EXTRACTED MATERIAL -
== Segment start ==

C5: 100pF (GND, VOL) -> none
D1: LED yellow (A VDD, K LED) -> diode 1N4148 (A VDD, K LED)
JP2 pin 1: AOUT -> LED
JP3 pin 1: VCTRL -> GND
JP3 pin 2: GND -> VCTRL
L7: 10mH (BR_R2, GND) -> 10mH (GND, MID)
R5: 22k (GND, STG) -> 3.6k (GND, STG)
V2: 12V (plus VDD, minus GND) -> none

== Segment end ==
== Segment start ==

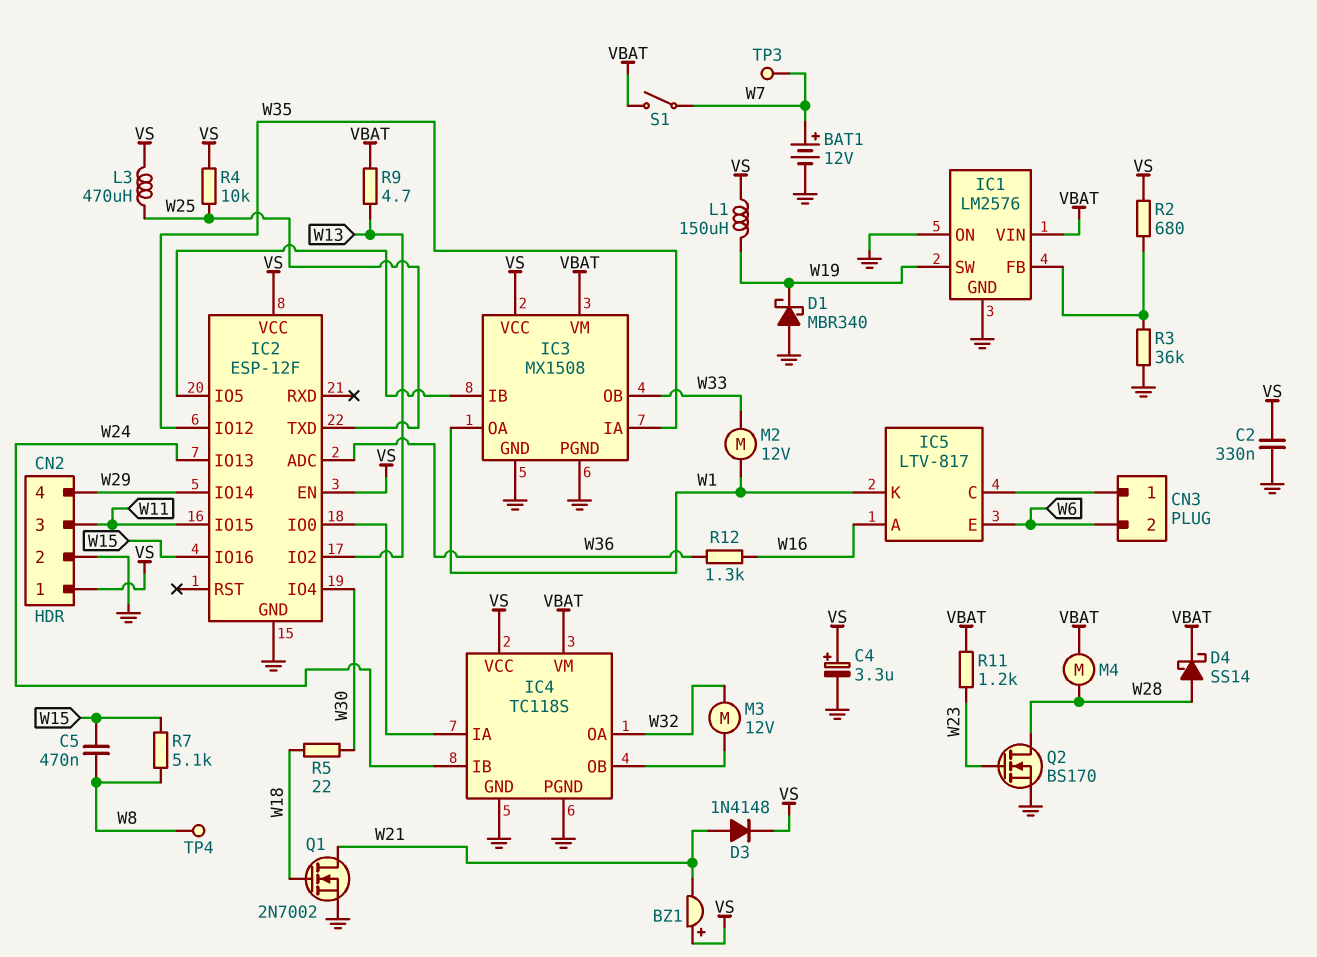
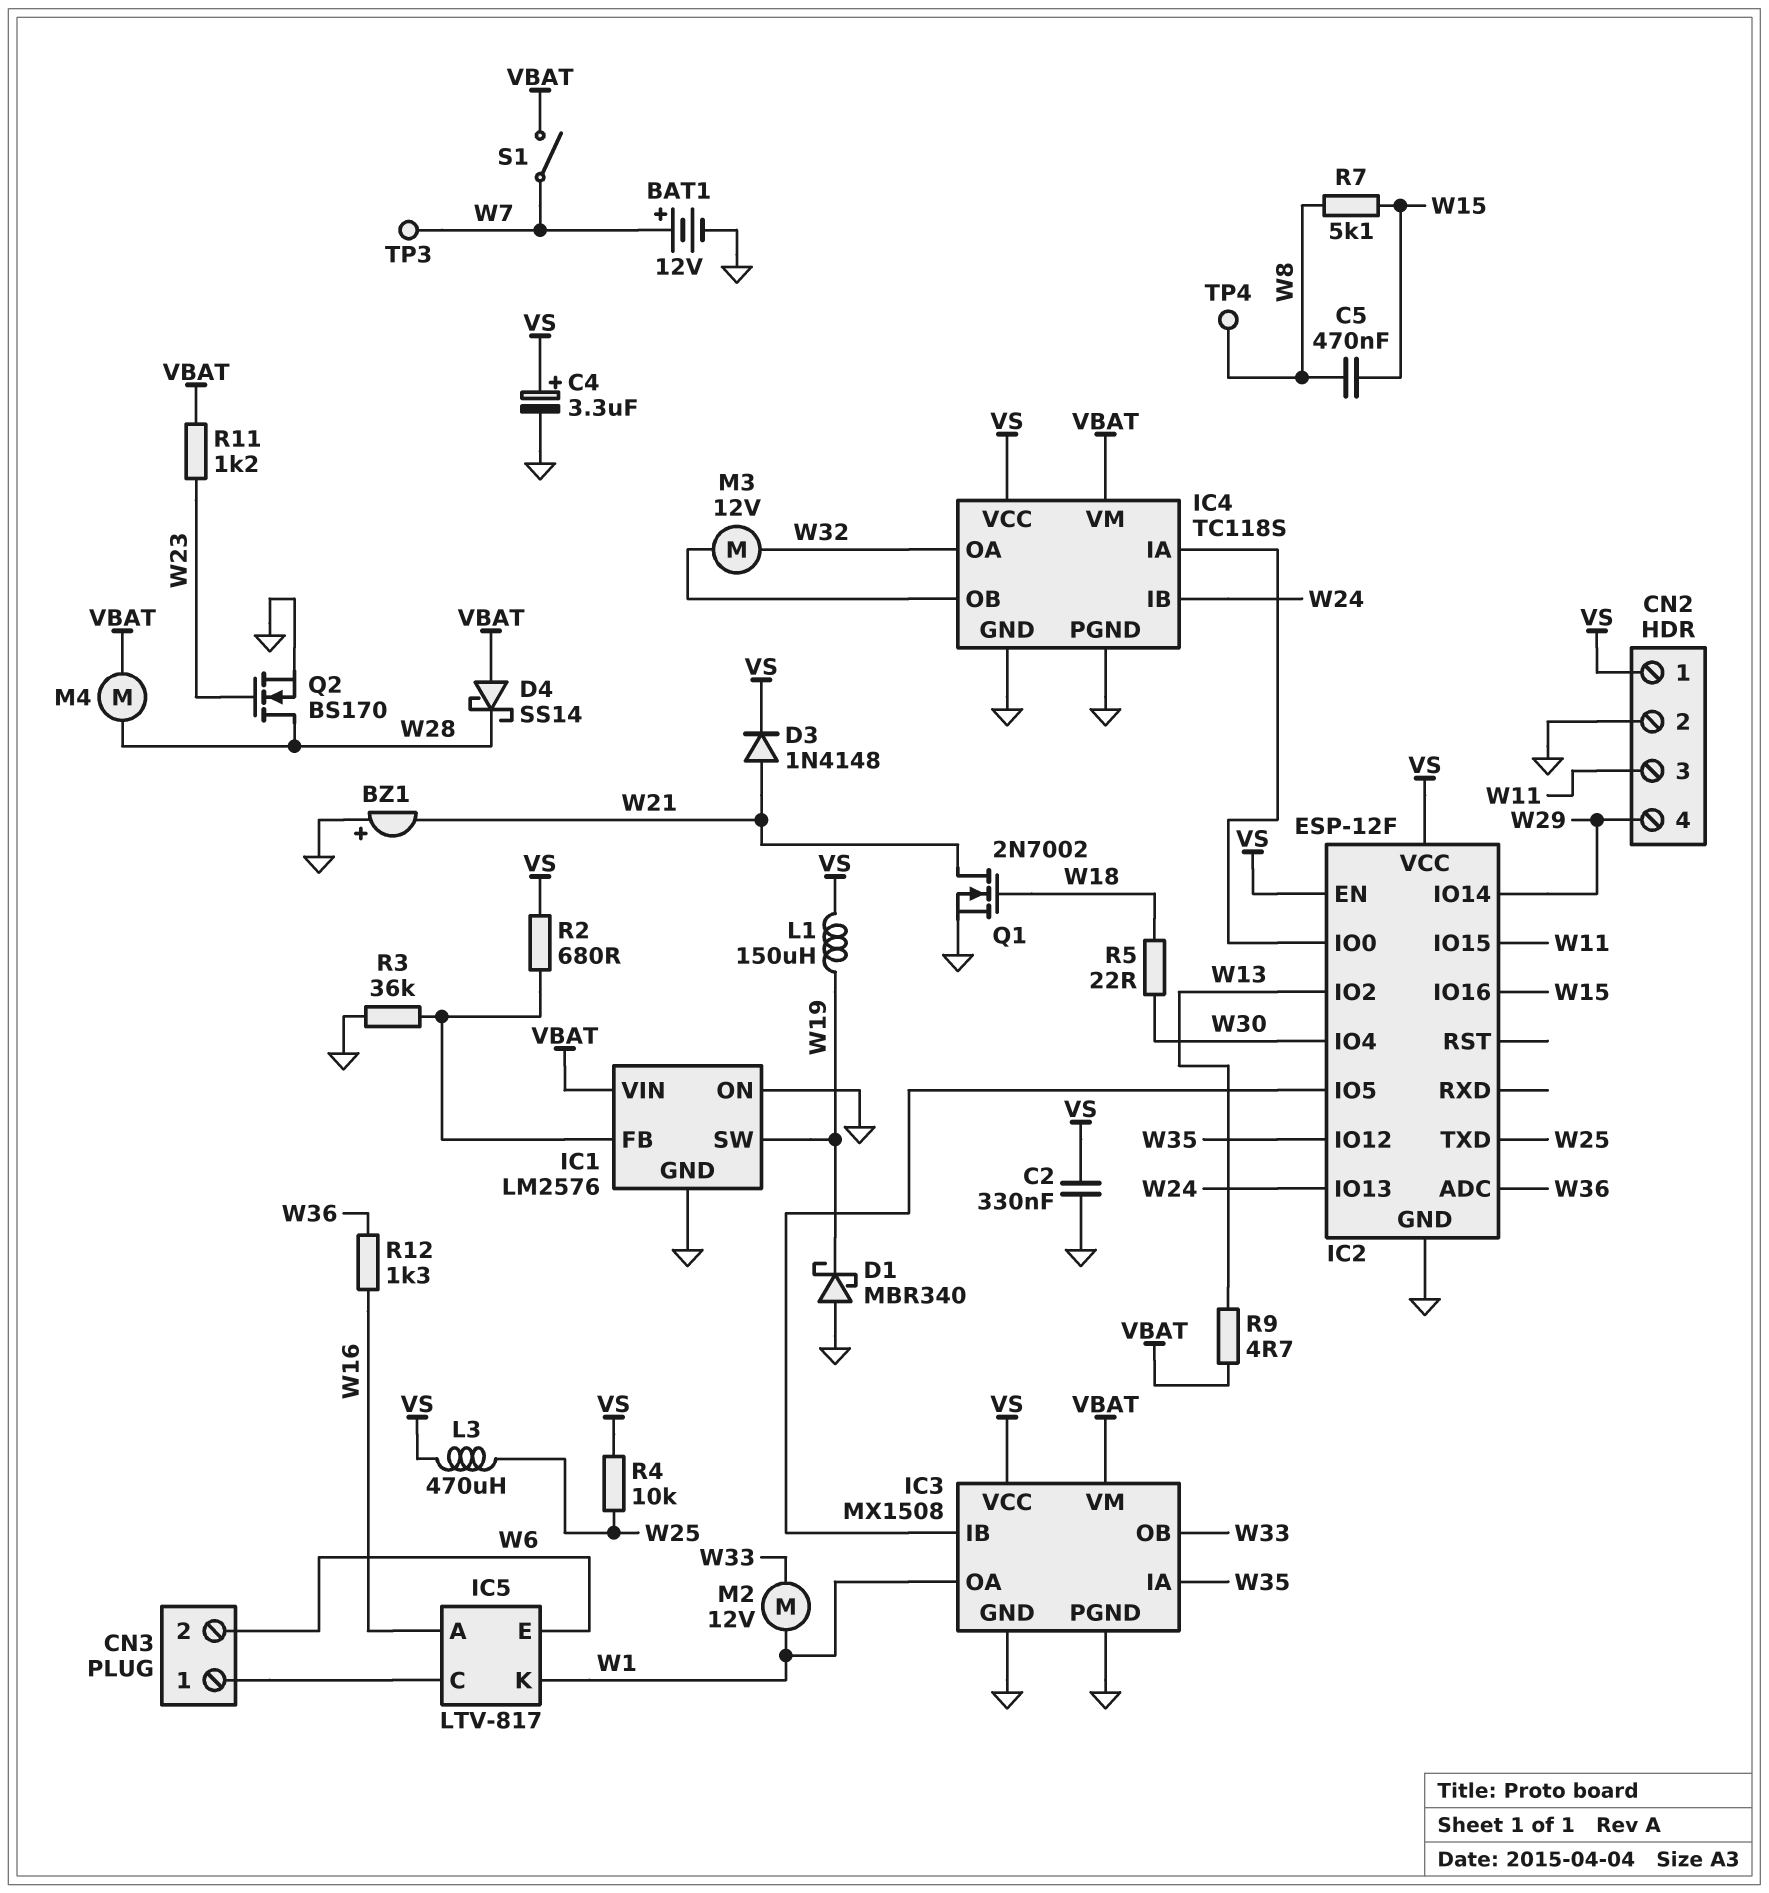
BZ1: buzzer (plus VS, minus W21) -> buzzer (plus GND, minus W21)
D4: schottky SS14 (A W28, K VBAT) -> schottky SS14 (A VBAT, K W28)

== Segment end ==
== Segment start ==

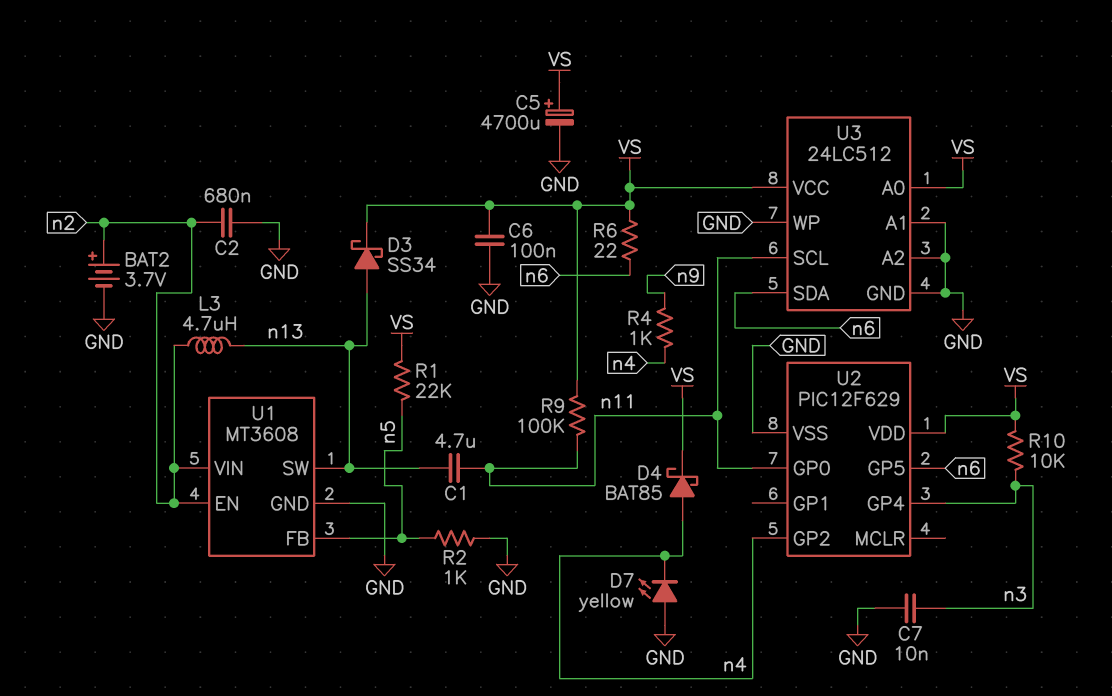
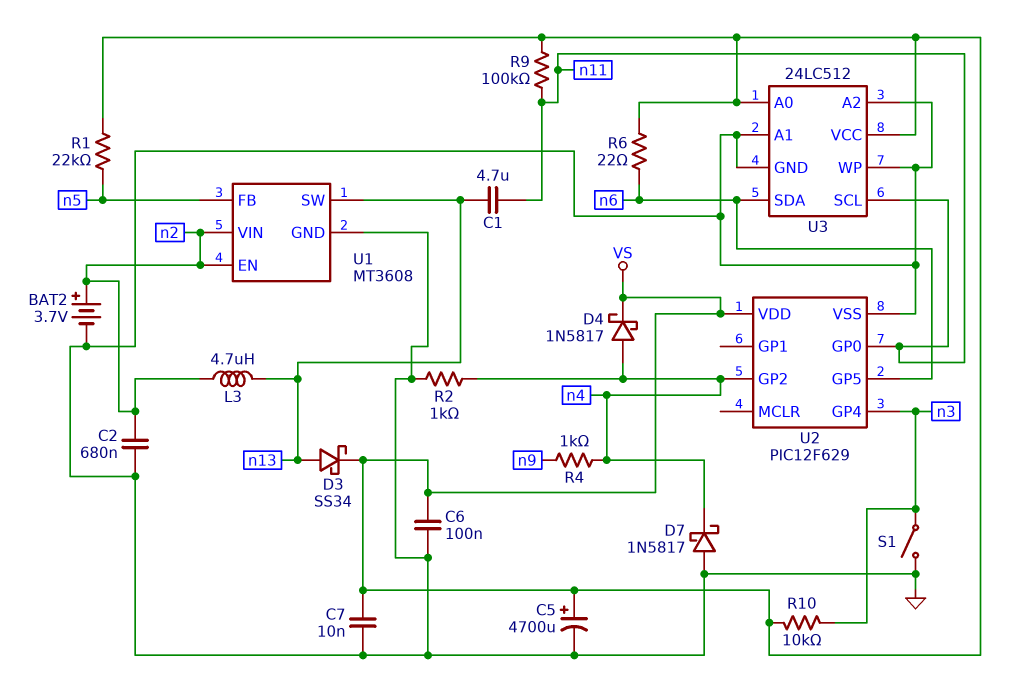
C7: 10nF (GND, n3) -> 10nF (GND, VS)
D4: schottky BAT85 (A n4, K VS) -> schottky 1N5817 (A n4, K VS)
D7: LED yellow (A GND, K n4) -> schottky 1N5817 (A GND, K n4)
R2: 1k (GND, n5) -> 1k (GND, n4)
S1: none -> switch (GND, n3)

== Segment end ==

ABOUT THIS EXERCISE -
Quote the listing above, but only from the line that shows "JP2 pin 1: AOUT -> LED" through the line that shows "V2: 12V (plus VDD, minus GND) -> none".

ANSWER AREA -
JP2 pin 1: AOUT -> LED
JP3 pin 1: VCTRL -> GND
JP3 pin 2: GND -> VCTRL
L7: 10mH (BR_R2, GND) -> 10mH (GND, MID)
R5: 22k (GND, STG) -> 3.6k (GND, STG)
V2: 12V (plus VDD, minus GND) -> none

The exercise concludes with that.